─── Given data

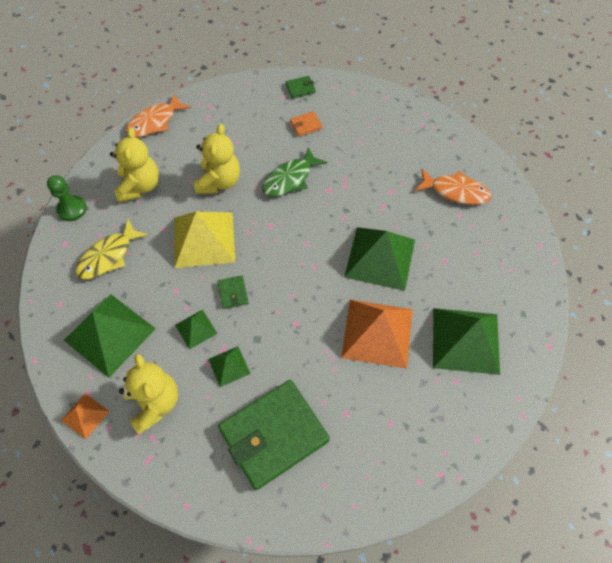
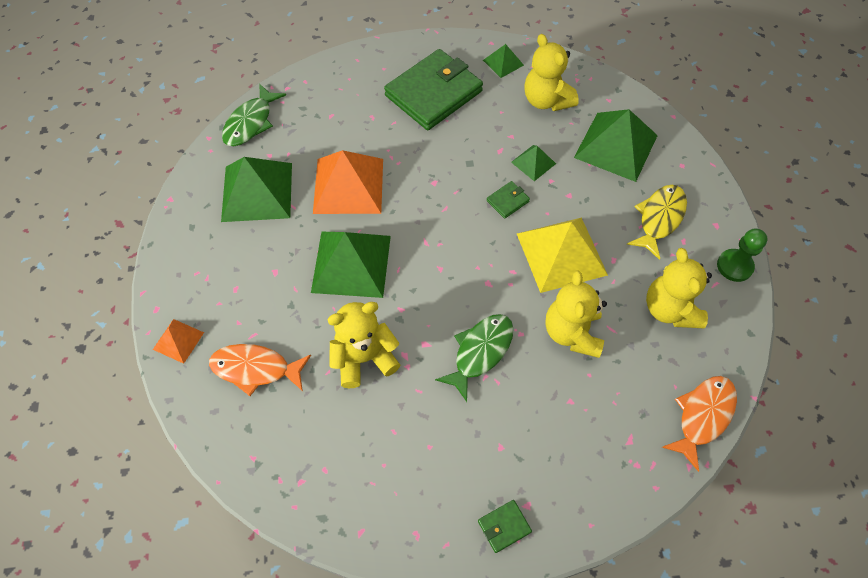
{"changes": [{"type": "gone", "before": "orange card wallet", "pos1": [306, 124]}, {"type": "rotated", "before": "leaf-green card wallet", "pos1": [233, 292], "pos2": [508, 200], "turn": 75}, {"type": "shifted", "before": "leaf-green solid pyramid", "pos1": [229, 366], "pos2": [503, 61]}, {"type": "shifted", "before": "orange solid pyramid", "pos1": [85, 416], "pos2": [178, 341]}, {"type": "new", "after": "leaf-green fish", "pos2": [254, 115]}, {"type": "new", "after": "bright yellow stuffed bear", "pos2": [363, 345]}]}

──────
─── Given data

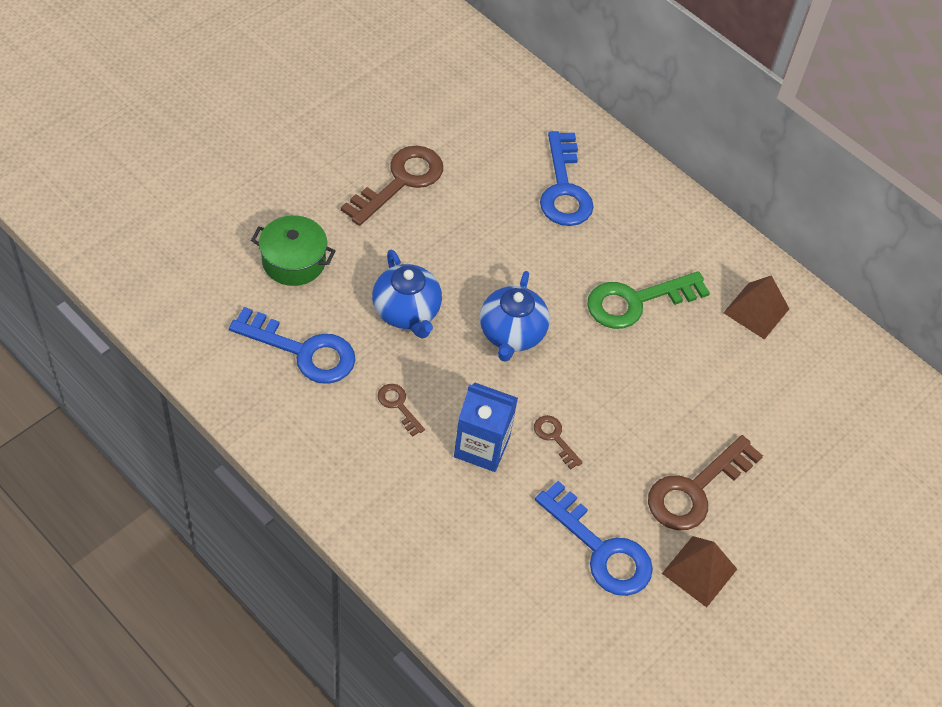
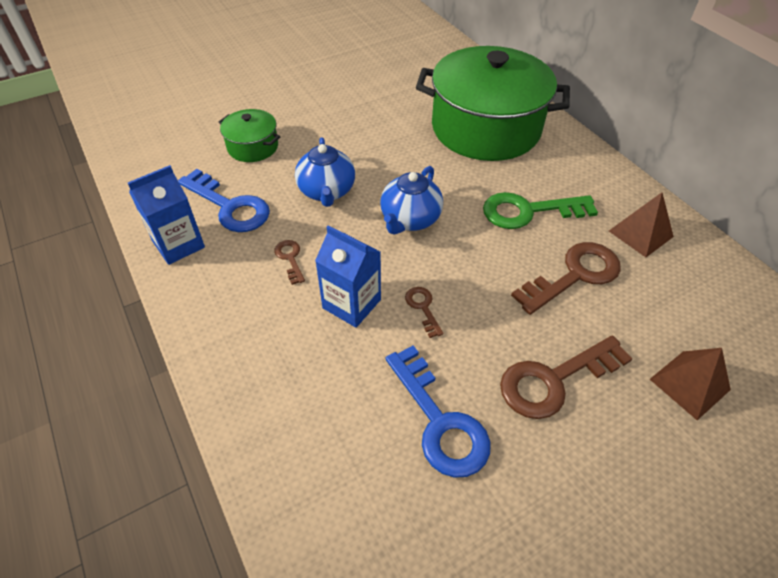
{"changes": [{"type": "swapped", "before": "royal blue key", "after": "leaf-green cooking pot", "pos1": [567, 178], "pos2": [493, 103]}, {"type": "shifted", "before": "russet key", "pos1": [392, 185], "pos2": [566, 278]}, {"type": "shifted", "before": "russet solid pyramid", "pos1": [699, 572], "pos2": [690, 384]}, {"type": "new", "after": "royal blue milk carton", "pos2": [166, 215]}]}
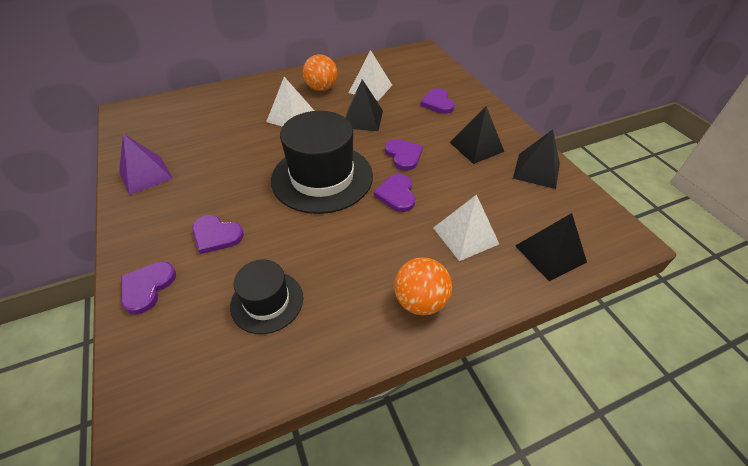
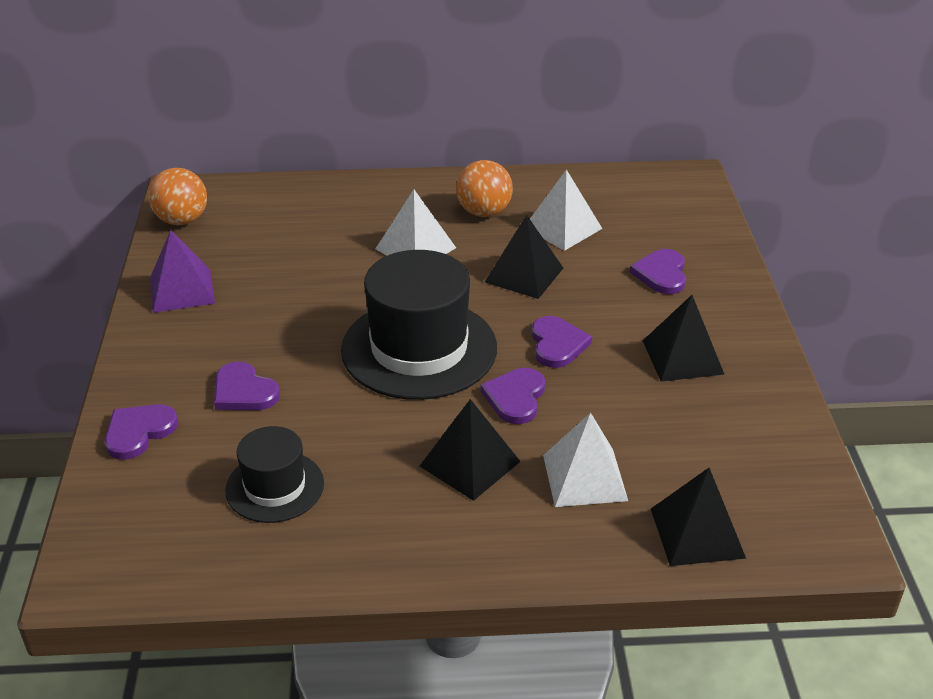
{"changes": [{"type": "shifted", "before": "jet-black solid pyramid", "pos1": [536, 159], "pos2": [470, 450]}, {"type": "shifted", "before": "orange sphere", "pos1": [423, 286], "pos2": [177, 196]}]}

──────
─── Given data

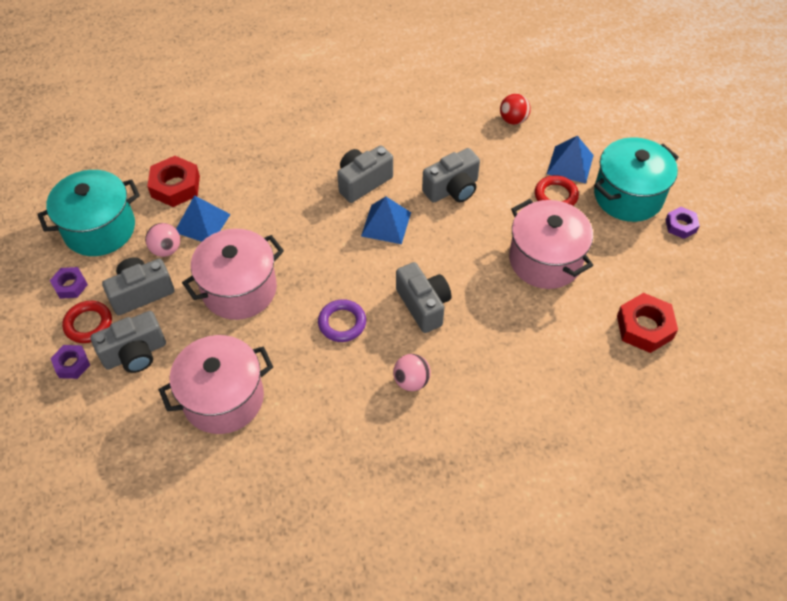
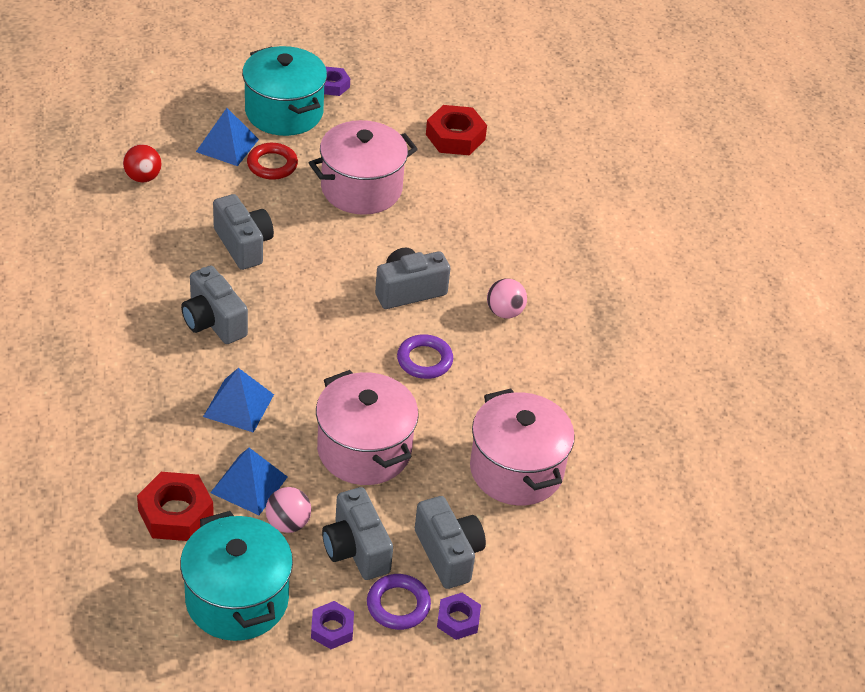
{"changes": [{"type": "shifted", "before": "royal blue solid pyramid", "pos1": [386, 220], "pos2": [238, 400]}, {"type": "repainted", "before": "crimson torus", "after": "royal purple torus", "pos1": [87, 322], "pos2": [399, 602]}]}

──────

_Task details_: Return every line above in which the string "green" occurs.

_Task answer_:
{"changes": [{"type": "gone", "before": "orange card wallet", "pos1": [306, 124]}, {"type": "rotated", "before": "leaf-green card wallet", "pos1": [233, 292], "pos2": [508, 200], "turn": 75}, {"type": "shifted", "before": "leaf-green solid pyramid", "pos1": [229, 366], "pos2": [503, 61]}, {"type": "shifted", "before": "orange solid pyramid", "pos1": [85, 416], "pos2": [178, 341]}, {"type": "new", "after": "leaf-green fish", "pos2": [254, 115]}, {"type": "new", "after": "bright yellow stuffed bear", "pos2": [363, 345]}]}
{"changes": [{"type": "swapped", "before": "royal blue key", "after": "leaf-green cooking pot", "pos1": [567, 178], "pos2": [493, 103]}, {"type": "shifted", "before": "russet key", "pos1": [392, 185], "pos2": [566, 278]}, {"type": "shifted", "before": "russet solid pyramid", "pos1": [699, 572], "pos2": [690, 384]}, {"type": "new", "after": "royal blue milk carton", "pos2": [166, 215]}]}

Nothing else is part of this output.